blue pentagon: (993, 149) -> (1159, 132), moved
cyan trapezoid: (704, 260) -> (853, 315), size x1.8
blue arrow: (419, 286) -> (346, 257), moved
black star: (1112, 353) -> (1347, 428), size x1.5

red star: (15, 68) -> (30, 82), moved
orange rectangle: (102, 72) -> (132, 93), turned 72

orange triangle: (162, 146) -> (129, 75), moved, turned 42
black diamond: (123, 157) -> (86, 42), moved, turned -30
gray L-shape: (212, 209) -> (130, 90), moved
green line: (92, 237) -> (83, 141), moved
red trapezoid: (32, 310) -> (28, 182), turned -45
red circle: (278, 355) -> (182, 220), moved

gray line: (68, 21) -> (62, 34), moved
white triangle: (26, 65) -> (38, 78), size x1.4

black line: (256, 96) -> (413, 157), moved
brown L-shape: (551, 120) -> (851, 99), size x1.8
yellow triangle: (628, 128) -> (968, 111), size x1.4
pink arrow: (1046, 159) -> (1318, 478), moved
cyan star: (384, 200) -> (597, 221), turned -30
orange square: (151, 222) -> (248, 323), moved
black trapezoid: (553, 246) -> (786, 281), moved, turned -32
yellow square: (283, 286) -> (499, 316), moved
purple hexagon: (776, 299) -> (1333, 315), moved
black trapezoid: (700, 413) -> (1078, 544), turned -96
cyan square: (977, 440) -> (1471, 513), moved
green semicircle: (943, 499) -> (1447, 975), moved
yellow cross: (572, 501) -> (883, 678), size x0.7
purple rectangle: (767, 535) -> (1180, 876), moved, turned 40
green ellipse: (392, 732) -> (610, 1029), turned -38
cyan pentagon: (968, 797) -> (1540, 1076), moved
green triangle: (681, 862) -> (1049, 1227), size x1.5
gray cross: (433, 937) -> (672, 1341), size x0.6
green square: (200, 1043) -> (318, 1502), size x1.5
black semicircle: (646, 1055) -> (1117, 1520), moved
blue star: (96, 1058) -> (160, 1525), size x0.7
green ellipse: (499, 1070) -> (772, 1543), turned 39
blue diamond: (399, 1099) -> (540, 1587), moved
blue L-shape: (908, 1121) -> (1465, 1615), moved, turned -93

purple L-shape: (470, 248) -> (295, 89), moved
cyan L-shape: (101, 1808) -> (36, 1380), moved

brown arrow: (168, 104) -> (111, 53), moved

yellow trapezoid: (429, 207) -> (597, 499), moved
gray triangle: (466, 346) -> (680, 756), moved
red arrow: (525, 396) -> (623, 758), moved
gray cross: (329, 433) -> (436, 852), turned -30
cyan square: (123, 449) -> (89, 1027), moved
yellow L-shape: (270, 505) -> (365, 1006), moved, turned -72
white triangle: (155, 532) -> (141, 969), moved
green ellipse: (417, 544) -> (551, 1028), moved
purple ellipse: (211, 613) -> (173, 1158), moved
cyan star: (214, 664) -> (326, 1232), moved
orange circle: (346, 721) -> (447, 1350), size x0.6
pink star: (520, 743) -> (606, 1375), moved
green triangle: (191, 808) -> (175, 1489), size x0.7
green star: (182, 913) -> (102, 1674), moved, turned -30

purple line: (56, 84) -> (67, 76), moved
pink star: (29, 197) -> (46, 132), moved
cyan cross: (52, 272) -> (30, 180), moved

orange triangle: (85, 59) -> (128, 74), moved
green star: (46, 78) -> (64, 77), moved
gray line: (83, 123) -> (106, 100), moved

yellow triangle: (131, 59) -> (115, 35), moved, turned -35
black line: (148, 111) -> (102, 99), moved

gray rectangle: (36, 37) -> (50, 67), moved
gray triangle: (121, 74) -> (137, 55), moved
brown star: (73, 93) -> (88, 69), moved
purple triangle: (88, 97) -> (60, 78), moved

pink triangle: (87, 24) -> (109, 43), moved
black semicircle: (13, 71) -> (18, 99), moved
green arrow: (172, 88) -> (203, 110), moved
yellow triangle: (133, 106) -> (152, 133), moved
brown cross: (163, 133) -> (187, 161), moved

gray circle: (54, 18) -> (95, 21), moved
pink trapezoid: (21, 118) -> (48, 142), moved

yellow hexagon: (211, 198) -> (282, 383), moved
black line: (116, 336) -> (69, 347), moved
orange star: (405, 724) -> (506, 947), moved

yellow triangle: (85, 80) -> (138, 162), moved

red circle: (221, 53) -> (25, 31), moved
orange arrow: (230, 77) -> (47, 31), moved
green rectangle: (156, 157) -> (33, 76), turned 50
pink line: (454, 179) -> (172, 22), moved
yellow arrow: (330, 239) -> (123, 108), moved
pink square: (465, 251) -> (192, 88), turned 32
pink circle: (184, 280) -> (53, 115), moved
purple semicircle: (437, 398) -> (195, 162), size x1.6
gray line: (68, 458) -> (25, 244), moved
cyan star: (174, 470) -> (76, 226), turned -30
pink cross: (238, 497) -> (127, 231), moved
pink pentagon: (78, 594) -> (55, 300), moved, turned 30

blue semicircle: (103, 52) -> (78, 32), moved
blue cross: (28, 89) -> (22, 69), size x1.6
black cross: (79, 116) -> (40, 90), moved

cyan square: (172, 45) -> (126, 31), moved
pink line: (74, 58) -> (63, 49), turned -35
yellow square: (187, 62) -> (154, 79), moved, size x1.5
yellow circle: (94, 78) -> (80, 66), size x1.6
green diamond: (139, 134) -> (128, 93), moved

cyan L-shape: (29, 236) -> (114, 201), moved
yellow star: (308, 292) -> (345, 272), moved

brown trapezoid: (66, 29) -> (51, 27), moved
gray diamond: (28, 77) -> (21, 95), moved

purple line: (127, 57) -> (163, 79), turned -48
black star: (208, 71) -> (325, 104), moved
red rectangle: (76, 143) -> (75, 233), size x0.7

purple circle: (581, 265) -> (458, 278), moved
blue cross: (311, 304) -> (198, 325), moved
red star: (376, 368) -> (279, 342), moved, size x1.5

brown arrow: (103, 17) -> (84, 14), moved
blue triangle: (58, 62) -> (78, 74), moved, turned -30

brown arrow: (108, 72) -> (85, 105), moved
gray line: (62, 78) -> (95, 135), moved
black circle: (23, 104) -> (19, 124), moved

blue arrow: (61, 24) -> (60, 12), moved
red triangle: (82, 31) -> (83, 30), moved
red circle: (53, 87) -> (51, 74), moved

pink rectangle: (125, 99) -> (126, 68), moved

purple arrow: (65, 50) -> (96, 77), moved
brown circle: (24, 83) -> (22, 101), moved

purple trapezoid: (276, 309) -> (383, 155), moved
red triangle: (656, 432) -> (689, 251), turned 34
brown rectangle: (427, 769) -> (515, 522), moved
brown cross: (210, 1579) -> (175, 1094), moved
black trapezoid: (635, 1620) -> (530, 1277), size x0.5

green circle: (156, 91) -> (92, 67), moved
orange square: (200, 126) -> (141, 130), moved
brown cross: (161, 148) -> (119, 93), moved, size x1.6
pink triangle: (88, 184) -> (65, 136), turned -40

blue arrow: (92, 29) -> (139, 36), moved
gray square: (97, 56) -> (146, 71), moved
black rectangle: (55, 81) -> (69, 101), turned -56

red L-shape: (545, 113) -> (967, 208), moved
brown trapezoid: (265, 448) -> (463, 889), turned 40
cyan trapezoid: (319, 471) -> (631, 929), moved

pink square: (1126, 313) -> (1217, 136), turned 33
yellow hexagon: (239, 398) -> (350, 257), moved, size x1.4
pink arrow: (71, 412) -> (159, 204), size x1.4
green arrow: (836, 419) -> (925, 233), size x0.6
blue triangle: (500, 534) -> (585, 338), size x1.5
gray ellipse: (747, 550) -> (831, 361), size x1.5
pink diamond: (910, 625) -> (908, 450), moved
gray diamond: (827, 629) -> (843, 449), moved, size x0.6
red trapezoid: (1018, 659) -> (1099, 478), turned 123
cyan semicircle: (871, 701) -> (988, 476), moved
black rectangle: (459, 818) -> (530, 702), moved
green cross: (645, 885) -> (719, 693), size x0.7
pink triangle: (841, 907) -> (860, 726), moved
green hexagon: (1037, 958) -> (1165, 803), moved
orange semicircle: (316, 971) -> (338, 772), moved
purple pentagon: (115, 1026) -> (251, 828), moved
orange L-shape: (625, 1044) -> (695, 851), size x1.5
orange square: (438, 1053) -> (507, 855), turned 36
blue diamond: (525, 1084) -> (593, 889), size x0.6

----

__Your assignment__
Looking at the data above, count every line holding the word "purple" and state only the count.

__Task solution__
12